Within the material below, locate the line with "Mask: <item>stroma</item>. Output" and the line with "mask carcinoma", then return those two lines and all lines between them, exactly as written.

>> begin Records for this task

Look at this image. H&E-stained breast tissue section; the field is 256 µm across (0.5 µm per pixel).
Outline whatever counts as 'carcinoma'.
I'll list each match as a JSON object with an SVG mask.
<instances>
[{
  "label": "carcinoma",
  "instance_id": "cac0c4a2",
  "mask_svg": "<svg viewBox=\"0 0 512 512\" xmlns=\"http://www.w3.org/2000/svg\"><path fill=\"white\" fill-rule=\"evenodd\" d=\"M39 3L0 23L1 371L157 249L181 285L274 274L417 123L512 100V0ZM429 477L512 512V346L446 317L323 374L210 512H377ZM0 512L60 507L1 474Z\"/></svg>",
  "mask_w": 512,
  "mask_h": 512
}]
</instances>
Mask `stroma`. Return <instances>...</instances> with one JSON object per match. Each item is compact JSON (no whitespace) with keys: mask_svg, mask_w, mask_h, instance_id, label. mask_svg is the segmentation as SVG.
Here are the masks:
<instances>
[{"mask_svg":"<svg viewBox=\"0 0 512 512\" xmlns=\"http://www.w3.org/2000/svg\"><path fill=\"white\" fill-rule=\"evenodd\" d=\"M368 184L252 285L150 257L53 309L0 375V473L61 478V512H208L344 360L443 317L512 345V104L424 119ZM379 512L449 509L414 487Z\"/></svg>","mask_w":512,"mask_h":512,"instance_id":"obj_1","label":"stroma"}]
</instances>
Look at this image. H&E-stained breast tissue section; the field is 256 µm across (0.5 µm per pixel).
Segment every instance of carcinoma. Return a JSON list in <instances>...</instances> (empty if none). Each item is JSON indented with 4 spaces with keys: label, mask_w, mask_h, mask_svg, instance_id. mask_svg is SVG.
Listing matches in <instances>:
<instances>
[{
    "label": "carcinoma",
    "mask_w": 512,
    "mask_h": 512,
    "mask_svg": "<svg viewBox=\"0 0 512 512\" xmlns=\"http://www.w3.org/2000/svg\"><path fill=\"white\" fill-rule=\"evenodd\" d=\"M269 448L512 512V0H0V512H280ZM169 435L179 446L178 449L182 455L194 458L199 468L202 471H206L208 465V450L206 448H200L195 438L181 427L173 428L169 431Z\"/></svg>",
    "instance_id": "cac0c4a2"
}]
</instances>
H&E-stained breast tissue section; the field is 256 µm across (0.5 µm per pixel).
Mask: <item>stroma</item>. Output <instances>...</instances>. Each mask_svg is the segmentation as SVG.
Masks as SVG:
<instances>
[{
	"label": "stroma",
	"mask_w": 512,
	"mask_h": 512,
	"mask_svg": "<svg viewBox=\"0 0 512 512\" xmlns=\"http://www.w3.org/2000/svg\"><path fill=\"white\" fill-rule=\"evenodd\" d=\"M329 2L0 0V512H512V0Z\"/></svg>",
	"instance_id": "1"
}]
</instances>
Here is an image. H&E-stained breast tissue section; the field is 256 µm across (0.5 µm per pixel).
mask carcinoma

>> end Records for this task
>> begin Records for this task

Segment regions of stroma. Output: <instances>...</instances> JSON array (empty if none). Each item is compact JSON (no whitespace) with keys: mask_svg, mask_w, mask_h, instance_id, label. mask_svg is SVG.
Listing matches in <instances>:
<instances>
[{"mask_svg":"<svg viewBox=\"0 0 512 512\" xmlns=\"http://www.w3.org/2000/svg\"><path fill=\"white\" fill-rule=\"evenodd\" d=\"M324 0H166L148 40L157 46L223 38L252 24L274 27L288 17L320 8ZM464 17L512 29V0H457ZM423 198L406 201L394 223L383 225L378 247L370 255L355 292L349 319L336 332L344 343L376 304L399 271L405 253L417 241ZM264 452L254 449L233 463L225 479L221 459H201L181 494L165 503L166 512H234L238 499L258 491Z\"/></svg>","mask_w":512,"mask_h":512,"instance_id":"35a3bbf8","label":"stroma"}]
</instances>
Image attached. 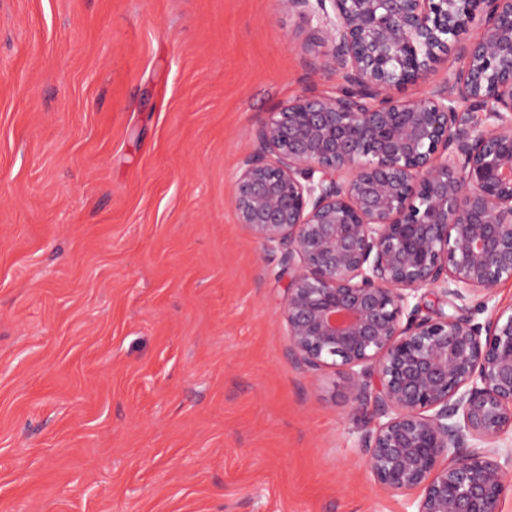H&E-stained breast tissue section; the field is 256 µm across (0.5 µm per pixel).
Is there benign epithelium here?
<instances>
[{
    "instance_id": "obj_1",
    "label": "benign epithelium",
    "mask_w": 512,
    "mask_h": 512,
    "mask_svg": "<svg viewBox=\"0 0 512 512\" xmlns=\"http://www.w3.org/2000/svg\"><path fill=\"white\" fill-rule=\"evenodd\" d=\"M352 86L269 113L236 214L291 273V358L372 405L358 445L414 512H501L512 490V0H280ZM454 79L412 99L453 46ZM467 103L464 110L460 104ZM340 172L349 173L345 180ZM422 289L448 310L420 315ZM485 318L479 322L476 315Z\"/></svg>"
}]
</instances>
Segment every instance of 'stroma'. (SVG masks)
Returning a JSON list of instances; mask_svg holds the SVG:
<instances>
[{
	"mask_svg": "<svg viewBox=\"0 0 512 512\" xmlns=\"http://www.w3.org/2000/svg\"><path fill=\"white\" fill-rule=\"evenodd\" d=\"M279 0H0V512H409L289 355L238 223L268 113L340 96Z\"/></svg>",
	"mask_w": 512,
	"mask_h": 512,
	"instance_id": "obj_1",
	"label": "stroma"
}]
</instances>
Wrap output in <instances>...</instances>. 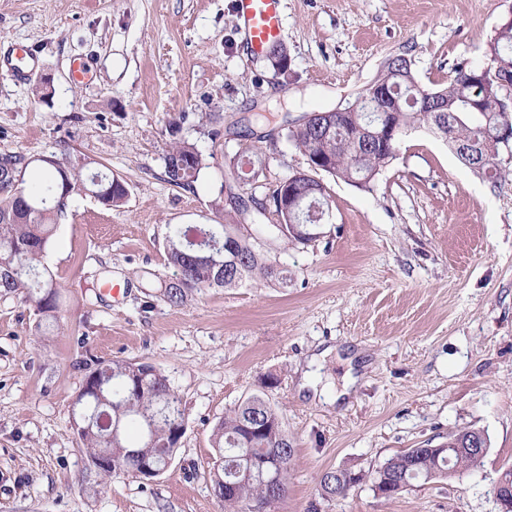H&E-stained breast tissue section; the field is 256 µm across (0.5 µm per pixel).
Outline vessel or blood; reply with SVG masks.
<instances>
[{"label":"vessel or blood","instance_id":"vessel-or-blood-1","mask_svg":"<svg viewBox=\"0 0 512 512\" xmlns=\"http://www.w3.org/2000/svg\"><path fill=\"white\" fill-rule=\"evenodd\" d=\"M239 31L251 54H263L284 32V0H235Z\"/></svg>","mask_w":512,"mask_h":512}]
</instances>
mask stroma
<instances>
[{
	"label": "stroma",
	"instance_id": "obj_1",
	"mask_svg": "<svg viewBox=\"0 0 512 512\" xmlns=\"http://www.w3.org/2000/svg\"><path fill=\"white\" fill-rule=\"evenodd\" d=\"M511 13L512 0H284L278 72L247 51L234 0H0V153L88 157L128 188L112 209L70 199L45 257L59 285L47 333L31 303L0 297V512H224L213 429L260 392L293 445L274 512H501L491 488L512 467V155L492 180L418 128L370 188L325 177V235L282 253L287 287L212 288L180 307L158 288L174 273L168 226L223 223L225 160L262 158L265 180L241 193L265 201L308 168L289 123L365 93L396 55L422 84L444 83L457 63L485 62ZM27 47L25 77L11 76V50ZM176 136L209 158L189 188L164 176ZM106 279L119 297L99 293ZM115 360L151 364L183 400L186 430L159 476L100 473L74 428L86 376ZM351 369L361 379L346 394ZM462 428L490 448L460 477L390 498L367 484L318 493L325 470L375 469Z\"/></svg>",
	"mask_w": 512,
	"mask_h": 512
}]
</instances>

>> end Records for this task

[The response]
Mask: <item>stroma</item>. Output <instances>...</instances>. Each mask_svg is the segmentation as SVG.
Masks as SVG:
<instances>
[{
	"label": "stroma",
	"mask_w": 512,
	"mask_h": 512,
	"mask_svg": "<svg viewBox=\"0 0 512 512\" xmlns=\"http://www.w3.org/2000/svg\"><path fill=\"white\" fill-rule=\"evenodd\" d=\"M329 2L0 0V512H512V0Z\"/></svg>",
	"instance_id": "1"
}]
</instances>
Here is an image. H&E-stained breast tissue section; the field is 256 µm across (0.5 µm per pixel).
mask carcinoma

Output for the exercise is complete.